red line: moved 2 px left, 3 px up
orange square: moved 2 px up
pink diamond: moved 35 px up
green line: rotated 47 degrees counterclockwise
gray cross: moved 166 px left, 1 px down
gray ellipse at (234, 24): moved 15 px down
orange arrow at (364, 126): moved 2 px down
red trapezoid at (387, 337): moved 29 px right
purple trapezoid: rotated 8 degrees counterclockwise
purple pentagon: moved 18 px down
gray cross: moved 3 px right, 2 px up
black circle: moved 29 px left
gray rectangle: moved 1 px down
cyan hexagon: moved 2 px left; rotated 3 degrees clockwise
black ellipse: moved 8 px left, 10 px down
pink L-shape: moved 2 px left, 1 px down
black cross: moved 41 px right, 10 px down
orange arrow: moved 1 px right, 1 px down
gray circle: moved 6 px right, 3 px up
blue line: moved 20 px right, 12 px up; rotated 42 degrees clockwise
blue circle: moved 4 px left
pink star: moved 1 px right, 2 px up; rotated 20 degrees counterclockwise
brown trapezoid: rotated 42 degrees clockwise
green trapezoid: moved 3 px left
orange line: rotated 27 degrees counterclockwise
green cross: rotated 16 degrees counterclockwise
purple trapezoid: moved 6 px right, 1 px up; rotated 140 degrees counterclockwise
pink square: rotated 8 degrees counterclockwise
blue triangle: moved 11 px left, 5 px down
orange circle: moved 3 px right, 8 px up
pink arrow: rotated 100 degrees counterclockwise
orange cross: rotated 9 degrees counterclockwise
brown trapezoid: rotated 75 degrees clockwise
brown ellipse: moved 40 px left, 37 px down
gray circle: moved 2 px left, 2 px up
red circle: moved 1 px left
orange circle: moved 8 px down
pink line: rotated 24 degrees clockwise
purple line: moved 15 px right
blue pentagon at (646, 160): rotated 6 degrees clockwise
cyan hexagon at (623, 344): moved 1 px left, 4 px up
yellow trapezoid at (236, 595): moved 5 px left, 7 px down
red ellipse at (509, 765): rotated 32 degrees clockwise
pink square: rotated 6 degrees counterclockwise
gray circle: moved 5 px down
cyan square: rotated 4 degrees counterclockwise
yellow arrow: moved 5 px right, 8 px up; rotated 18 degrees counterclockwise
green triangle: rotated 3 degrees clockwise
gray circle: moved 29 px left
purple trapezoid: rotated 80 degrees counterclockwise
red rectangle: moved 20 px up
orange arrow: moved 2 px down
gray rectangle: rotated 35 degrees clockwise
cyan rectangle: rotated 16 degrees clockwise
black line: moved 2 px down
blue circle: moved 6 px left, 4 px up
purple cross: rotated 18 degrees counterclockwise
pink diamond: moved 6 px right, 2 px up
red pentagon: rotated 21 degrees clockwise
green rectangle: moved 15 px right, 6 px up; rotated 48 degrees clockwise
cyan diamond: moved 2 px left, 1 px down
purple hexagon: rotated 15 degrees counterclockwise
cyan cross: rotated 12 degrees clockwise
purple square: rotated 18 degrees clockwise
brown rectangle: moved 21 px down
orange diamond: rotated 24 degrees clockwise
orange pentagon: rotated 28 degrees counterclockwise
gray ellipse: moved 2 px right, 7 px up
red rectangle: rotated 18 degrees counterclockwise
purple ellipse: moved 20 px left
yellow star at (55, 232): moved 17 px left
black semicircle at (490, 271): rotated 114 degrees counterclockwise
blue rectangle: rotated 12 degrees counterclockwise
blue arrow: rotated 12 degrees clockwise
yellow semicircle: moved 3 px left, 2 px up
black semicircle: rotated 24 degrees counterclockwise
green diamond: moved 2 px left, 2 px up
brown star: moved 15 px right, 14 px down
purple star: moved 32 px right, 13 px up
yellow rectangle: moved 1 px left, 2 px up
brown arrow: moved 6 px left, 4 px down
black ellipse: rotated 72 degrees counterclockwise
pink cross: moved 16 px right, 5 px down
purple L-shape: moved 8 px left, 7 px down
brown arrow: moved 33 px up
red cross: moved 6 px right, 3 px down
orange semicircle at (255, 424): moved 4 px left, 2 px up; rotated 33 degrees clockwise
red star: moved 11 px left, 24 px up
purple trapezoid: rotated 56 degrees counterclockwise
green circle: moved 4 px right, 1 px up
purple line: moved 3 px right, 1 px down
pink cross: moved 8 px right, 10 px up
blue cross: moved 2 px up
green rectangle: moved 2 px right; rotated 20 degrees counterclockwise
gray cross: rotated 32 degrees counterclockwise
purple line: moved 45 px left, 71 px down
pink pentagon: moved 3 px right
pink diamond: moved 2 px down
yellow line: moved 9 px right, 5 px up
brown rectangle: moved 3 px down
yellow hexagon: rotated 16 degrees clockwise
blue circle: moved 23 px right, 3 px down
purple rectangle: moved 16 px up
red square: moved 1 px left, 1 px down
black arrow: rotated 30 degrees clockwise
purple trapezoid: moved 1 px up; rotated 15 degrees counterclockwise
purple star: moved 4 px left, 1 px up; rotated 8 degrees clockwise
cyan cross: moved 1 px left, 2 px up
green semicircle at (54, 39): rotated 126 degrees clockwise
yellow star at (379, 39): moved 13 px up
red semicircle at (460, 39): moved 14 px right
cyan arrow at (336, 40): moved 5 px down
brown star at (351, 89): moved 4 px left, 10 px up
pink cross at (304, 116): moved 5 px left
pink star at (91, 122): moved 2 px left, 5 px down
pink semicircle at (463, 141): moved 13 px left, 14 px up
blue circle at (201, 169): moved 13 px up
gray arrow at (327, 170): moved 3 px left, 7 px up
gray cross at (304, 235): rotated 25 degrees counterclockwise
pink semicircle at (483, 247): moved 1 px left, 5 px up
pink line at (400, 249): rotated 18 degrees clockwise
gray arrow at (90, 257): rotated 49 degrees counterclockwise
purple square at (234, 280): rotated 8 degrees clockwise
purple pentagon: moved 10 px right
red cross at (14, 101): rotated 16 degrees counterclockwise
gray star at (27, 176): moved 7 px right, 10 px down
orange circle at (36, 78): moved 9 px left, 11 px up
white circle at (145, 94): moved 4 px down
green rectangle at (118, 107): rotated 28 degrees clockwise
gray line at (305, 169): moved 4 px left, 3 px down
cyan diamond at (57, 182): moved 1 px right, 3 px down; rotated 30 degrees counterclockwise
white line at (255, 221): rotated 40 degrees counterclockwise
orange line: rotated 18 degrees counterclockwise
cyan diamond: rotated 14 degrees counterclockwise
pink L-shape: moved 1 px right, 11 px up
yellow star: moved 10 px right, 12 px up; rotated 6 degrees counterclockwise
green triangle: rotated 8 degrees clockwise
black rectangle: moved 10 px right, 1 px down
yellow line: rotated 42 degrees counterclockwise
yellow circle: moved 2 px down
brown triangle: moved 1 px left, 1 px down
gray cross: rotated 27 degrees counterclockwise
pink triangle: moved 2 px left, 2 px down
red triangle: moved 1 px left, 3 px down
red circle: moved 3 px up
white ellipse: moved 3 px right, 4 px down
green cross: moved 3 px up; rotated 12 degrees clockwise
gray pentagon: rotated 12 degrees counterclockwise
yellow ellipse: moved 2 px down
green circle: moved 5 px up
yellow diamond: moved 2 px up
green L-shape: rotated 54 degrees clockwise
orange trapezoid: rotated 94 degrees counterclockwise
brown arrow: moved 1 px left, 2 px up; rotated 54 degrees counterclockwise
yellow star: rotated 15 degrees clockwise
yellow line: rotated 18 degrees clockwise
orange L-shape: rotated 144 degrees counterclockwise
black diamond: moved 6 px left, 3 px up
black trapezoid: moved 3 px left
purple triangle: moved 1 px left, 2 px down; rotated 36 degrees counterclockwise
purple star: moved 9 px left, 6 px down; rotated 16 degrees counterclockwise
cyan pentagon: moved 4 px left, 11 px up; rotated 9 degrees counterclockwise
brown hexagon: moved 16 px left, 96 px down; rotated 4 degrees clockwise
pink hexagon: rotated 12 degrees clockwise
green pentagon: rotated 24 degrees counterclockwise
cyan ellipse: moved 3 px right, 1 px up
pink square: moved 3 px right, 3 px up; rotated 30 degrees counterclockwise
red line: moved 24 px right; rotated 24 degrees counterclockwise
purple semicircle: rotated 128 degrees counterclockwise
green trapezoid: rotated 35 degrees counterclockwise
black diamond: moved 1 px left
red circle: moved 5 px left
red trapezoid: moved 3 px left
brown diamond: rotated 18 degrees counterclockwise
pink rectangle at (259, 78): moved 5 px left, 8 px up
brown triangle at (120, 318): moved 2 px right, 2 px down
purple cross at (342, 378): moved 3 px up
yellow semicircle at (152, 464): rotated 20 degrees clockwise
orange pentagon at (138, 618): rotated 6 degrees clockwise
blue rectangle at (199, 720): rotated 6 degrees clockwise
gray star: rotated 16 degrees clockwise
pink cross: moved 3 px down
________________
Task requirements — Only the lines from the first line of the records through the line containing "purple line: moved 15 px right" should be repeated, exactly as they appear.

Output below —
red line: moved 2 px left, 3 px up
orange square: moved 2 px up
pink diamond: moved 35 px up
green line: rotated 47 degrees counterclockwise
gray cross: moved 166 px left, 1 px down
gray ellipse at (234, 24): moved 15 px down
orange arrow at (364, 126): moved 2 px down
red trapezoid at (387, 337): moved 29 px right
purple trapezoid: rotated 8 degrees counterclockwise
purple pentagon: moved 18 px down
gray cross: moved 3 px right, 2 px up
black circle: moved 29 px left
gray rectangle: moved 1 px down
cyan hexagon: moved 2 px left; rotated 3 degrees clockwise
black ellipse: moved 8 px left, 10 px down
pink L-shape: moved 2 px left, 1 px down
black cross: moved 41 px right, 10 px down
orange arrow: moved 1 px right, 1 px down
gray circle: moved 6 px right, 3 px up
blue line: moved 20 px right, 12 px up; rotated 42 degrees clockwise
blue circle: moved 4 px left
pink star: moved 1 px right, 2 px up; rotated 20 degrees counterclockwise
brown trapezoid: rotated 42 degrees clockwise
green trapezoid: moved 3 px left
orange line: rotated 27 degrees counterclockwise
green cross: rotated 16 degrees counterclockwise
purple trapezoid: moved 6 px right, 1 px up; rotated 140 degrees counterclockwise
pink square: rotated 8 degrees counterclockwise
blue triangle: moved 11 px left, 5 px down
orange circle: moved 3 px right, 8 px up
pink arrow: rotated 100 degrees counterclockwise
orange cross: rotated 9 degrees counterclockwise
brown trapezoid: rotated 75 degrees clockwise
brown ellipse: moved 40 px left, 37 px down
gray circle: moved 2 px left, 2 px up
red circle: moved 1 px left
orange circle: moved 8 px down
pink line: rotated 24 degrees clockwise
purple line: moved 15 px right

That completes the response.